# Given data
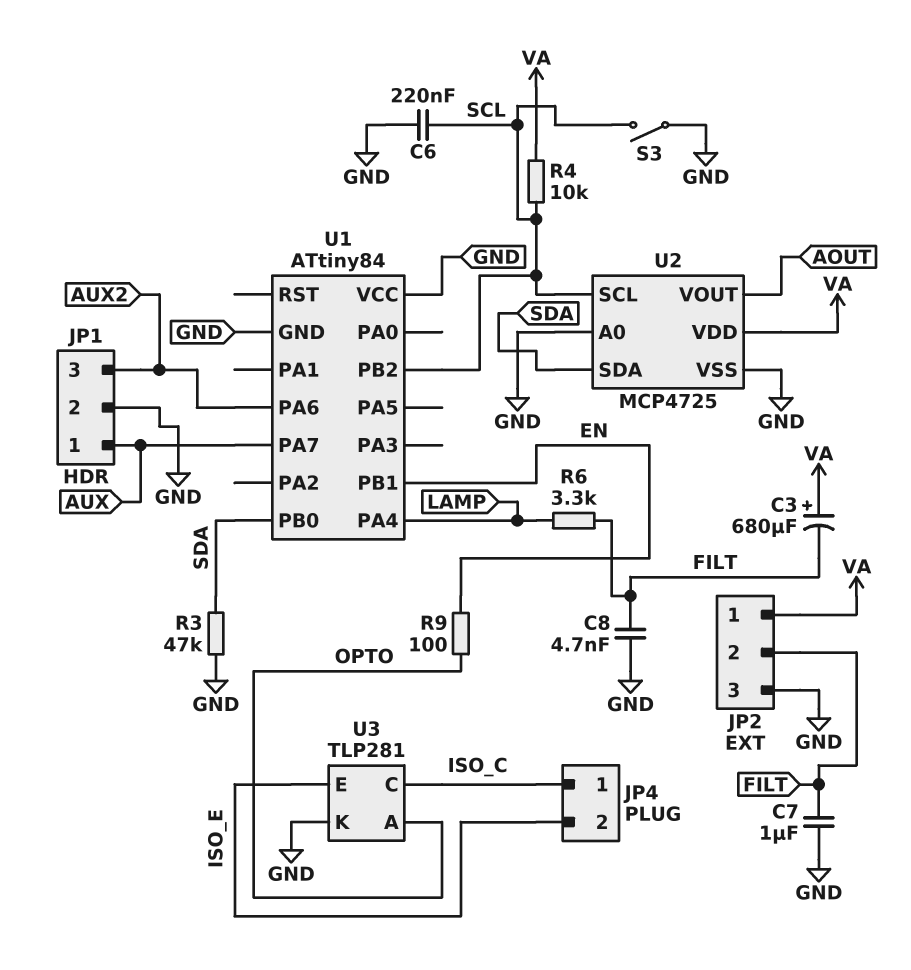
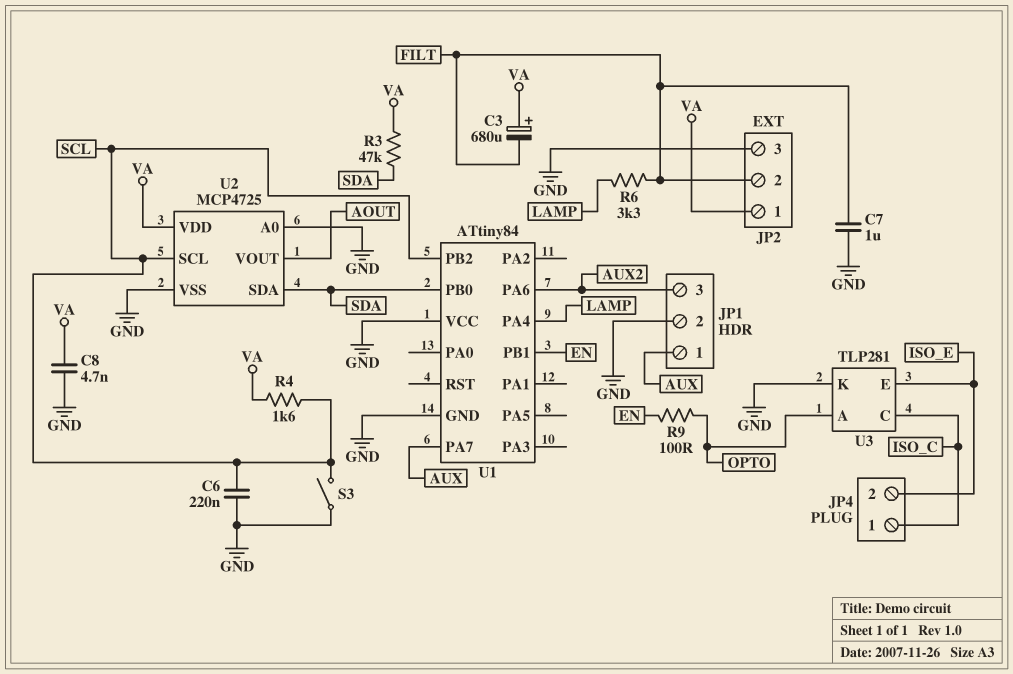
C8: 4.7nF (FILT, GND) -> 4.7nF (GND, VA)
R3: 47k (GND, SDA) -> 47k (SDA, VA)
R4: 10k (SCL, VA) -> 1.6k (SCL, VA)

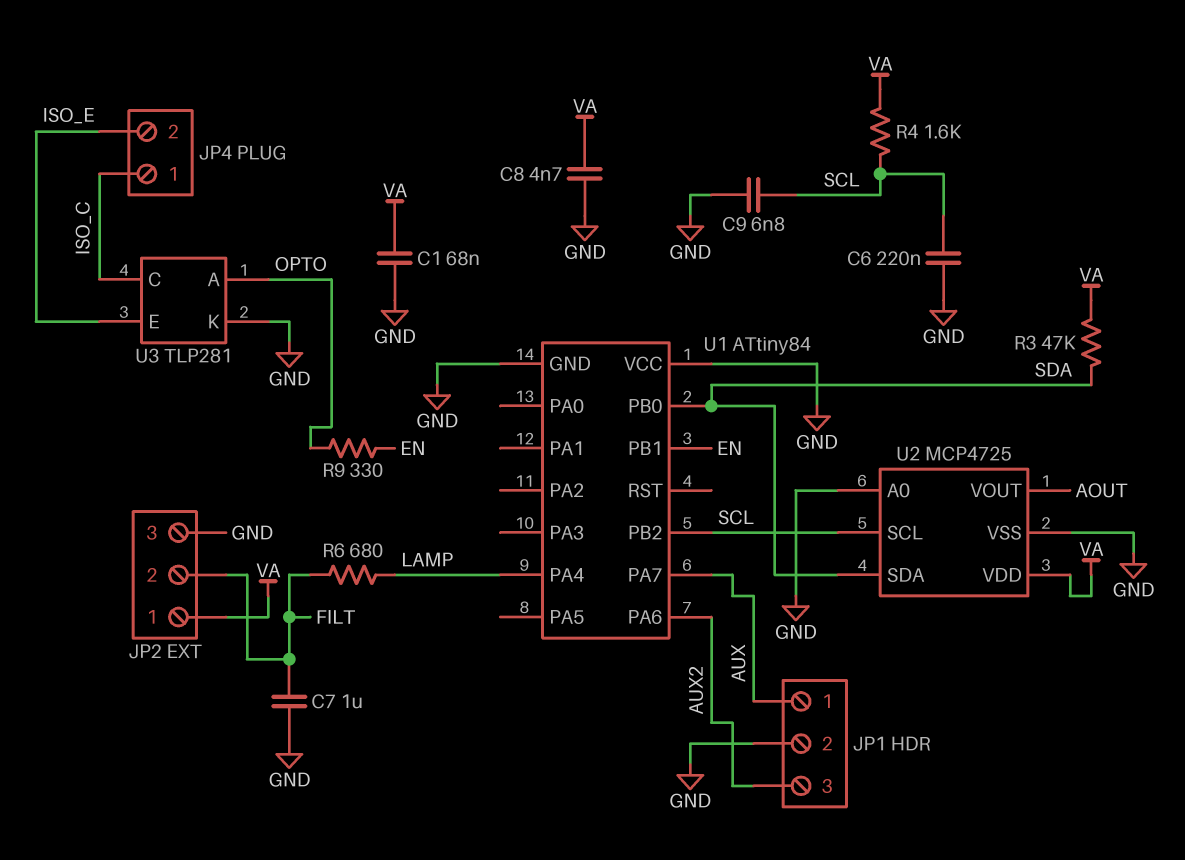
C1: none -> 68nF (GND, VA)
C3: 680uF (plus VA, minus FILT) -> none
C9: none -> 6.8nF (GND, SCL)
R6: 3.3k (FILT, LAMP) -> 680 (FILT, LAMP)
R9: 100 (EN, OPTO) -> 330 (EN, OPTO)
S3: switch (GND, SCL) -> none

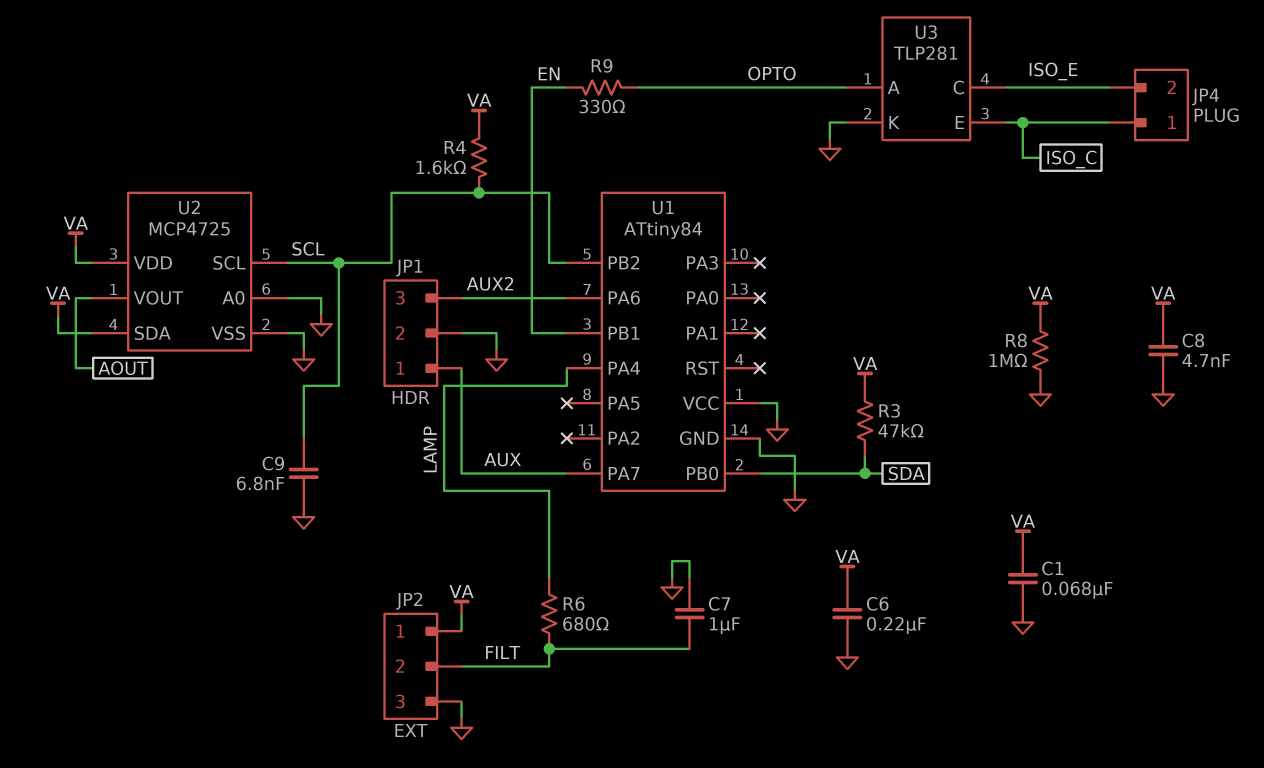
C6: 220nF (GND, SCL) -> 220nF (GND, VA)
R8: none -> 1M (GND, VA)
U2 pin SDA: SDA -> VA
U3 pin C: ISO_C -> ISO_E
U3 pin E: ISO_E -> ISO_C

# Task requirements
Each line of the material above that holds "none" counts once; give the total and nothing else.

# Written answer
5